REQUIRED ACTION » The output should consist solely of the line containing "black rectangle: moved 4 px right, 1 px up" and the lines that follow it through the end of the data below.

(Stored items)
- - -
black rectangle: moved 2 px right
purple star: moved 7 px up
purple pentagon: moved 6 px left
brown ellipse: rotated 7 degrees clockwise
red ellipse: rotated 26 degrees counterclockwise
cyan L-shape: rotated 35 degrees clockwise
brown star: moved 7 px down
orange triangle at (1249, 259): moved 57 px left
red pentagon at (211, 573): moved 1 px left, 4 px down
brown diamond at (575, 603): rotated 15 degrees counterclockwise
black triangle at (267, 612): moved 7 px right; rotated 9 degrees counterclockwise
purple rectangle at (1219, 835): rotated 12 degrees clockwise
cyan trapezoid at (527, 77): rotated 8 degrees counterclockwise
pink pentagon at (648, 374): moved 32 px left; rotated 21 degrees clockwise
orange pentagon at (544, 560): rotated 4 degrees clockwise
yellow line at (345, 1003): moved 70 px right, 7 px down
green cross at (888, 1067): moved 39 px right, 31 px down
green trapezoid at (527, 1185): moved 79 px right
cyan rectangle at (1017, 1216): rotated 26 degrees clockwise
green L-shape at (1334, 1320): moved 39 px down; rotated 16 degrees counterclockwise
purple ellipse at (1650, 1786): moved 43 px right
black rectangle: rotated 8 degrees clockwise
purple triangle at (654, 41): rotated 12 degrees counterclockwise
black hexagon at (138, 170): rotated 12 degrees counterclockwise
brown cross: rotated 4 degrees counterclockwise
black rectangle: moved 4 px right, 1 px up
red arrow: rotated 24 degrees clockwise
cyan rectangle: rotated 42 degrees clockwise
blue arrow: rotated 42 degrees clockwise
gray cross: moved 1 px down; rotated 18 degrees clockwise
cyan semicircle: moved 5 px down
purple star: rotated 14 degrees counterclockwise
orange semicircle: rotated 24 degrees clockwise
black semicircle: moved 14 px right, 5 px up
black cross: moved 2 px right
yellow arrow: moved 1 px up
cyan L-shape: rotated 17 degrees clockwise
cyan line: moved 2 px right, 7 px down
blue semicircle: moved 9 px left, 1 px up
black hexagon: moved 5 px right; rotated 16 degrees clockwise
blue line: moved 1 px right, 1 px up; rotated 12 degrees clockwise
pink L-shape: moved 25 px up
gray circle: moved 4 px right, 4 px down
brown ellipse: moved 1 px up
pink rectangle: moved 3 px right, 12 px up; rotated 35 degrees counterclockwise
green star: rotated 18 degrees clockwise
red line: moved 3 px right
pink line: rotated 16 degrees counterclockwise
- - -
YOUR RESPONSE »
black rectangle: moved 4 px right, 1 px up
red arrow: rotated 24 degrees clockwise
cyan rectangle: rotated 42 degrees clockwise
blue arrow: rotated 42 degrees clockwise
gray cross: moved 1 px down; rotated 18 degrees clockwise
cyan semicircle: moved 5 px down
purple star: rotated 14 degrees counterclockwise
orange semicircle: rotated 24 degrees clockwise
black semicircle: moved 14 px right, 5 px up
black cross: moved 2 px right
yellow arrow: moved 1 px up
cyan L-shape: rotated 17 degrees clockwise
cyan line: moved 2 px right, 7 px down
blue semicircle: moved 9 px left, 1 px up
black hexagon: moved 5 px right; rotated 16 degrees clockwise
blue line: moved 1 px right, 1 px up; rotated 12 degrees clockwise
pink L-shape: moved 25 px up
gray circle: moved 4 px right, 4 px down
brown ellipse: moved 1 px up
pink rectangle: moved 3 px right, 12 px up; rotated 35 degrees counterclockwise
green star: rotated 18 degrees clockwise
red line: moved 3 px right
pink line: rotated 16 degrees counterclockwise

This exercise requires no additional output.